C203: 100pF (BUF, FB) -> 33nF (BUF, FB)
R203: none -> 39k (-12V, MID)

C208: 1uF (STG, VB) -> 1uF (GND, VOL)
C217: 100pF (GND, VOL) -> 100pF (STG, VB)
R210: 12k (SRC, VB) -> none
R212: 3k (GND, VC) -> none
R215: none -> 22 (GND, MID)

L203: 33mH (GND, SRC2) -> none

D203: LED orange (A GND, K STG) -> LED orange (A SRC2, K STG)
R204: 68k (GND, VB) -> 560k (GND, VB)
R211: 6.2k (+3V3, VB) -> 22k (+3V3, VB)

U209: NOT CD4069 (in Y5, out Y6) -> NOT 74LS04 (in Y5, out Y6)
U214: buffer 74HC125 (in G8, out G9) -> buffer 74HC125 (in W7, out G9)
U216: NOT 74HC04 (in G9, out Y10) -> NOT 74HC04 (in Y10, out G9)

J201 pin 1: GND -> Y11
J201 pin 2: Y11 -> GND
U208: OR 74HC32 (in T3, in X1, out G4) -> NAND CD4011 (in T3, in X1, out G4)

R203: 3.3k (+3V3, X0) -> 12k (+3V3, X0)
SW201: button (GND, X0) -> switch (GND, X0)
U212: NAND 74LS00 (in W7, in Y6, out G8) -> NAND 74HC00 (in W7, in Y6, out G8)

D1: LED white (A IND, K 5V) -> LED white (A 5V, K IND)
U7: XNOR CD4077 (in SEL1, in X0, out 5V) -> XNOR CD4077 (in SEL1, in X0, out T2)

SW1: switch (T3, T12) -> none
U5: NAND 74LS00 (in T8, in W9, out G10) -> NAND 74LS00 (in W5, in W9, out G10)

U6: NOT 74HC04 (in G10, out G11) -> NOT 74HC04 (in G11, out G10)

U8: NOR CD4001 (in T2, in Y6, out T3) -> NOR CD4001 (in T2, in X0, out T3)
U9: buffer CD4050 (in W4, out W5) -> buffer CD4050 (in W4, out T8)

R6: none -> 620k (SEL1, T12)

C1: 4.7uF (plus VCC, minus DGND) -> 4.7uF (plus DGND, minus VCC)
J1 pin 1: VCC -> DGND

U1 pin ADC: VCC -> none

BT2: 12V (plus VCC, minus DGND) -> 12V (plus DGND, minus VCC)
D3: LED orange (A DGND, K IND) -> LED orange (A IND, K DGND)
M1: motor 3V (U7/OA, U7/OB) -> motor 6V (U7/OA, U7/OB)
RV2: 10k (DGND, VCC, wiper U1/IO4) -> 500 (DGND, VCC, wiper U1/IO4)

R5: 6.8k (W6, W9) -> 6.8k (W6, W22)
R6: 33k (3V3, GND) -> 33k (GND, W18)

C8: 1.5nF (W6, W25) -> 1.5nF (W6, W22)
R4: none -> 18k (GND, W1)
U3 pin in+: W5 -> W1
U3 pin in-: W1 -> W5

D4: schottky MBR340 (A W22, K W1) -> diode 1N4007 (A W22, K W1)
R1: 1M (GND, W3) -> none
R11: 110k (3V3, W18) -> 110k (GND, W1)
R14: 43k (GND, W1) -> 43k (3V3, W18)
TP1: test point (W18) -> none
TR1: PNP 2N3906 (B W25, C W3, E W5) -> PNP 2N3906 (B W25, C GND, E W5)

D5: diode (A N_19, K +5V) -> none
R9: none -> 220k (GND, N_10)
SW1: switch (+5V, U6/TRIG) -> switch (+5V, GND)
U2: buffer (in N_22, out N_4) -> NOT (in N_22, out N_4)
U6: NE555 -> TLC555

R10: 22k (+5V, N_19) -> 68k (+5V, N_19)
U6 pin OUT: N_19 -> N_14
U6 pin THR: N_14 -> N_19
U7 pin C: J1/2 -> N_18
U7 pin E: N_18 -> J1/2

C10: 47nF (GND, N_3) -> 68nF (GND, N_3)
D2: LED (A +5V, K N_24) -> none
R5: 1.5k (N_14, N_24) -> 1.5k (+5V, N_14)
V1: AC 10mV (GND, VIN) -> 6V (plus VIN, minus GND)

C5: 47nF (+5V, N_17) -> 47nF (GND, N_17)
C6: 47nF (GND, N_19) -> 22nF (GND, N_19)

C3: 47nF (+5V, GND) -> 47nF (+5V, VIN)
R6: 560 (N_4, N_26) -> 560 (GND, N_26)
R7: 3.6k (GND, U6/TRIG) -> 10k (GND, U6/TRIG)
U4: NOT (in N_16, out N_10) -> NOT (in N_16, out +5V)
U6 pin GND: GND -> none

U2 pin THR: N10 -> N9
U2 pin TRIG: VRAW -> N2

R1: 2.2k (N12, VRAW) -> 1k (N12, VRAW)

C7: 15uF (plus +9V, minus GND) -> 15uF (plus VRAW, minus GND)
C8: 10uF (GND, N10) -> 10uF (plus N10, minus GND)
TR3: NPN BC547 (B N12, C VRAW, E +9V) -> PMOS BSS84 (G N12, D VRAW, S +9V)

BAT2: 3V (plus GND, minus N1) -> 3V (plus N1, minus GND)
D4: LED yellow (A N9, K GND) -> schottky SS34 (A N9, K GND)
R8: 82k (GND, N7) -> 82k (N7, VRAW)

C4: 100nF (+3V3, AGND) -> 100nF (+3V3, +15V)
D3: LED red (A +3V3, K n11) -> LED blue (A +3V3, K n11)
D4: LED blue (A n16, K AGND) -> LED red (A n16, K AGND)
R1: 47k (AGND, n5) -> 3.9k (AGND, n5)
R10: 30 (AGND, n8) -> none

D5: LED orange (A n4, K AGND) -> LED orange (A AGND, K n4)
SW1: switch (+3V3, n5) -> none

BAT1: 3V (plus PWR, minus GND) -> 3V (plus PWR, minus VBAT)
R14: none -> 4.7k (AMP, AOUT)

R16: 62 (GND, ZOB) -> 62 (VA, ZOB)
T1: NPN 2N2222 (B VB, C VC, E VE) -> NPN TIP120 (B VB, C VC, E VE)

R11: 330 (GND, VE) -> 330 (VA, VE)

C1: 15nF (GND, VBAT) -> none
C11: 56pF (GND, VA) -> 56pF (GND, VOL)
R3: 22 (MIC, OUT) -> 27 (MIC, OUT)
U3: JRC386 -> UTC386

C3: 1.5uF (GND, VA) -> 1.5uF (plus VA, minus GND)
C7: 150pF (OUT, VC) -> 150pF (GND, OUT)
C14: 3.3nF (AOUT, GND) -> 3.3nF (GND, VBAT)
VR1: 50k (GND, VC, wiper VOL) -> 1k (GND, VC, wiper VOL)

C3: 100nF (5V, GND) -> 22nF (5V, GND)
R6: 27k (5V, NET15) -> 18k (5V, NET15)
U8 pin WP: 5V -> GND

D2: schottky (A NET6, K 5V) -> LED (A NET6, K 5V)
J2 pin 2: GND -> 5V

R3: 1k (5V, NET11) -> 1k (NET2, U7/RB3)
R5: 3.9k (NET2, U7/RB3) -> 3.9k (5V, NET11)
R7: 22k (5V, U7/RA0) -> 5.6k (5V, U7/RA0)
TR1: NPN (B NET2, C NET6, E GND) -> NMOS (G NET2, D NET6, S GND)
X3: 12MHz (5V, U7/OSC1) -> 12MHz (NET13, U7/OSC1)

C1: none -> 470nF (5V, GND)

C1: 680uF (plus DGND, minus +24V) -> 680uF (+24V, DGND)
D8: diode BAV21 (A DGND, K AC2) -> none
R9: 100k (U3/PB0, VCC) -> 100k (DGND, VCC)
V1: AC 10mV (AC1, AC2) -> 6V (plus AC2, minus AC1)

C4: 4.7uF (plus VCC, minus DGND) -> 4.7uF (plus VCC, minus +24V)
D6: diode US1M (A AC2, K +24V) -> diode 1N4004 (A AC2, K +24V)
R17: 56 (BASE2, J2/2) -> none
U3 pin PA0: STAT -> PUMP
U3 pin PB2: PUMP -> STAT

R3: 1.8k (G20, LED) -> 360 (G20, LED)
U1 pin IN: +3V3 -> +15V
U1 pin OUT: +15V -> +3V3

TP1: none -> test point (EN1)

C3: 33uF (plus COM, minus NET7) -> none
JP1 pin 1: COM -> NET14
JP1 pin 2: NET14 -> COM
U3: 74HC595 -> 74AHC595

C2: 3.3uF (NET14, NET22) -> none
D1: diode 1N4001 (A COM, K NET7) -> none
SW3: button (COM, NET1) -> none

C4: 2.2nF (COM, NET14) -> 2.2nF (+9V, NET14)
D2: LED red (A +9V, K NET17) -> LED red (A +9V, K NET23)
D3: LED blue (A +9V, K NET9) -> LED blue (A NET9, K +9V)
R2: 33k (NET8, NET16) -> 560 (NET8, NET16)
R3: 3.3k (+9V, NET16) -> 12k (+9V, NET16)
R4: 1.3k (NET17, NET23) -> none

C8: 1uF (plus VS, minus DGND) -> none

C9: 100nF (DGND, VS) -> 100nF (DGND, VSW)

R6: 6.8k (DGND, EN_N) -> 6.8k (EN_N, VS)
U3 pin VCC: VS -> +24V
· · · · · · ·
WORK ITEM
For this exercise, please copy exactly the lines from the one holding "C3: 33uF (plus COM, minus NET7) -> none" through the end of the records, the first and last included.

EXERCISE OUTPUT
C3: 33uF (plus COM, minus NET7) -> none
JP1 pin 1: COM -> NET14
JP1 pin 2: NET14 -> COM
U3: 74HC595 -> 74AHC595

C2: 3.3uF (NET14, NET22) -> none
D1: diode 1N4001 (A COM, K NET7) -> none
SW3: button (COM, NET1) -> none

C4: 2.2nF (COM, NET14) -> 2.2nF (+9V, NET14)
D2: LED red (A +9V, K NET17) -> LED red (A +9V, K NET23)
D3: LED blue (A +9V, K NET9) -> LED blue (A NET9, K +9V)
R2: 33k (NET8, NET16) -> 560 (NET8, NET16)
R3: 3.3k (+9V, NET16) -> 12k (+9V, NET16)
R4: 1.3k (NET17, NET23) -> none

C8: 1uF (plus VS, minus DGND) -> none

C9: 100nF (DGND, VS) -> 100nF (DGND, VSW)

R6: 6.8k (DGND, EN_N) -> 6.8k (EN_N, VS)
U3 pin VCC: VS -> +24V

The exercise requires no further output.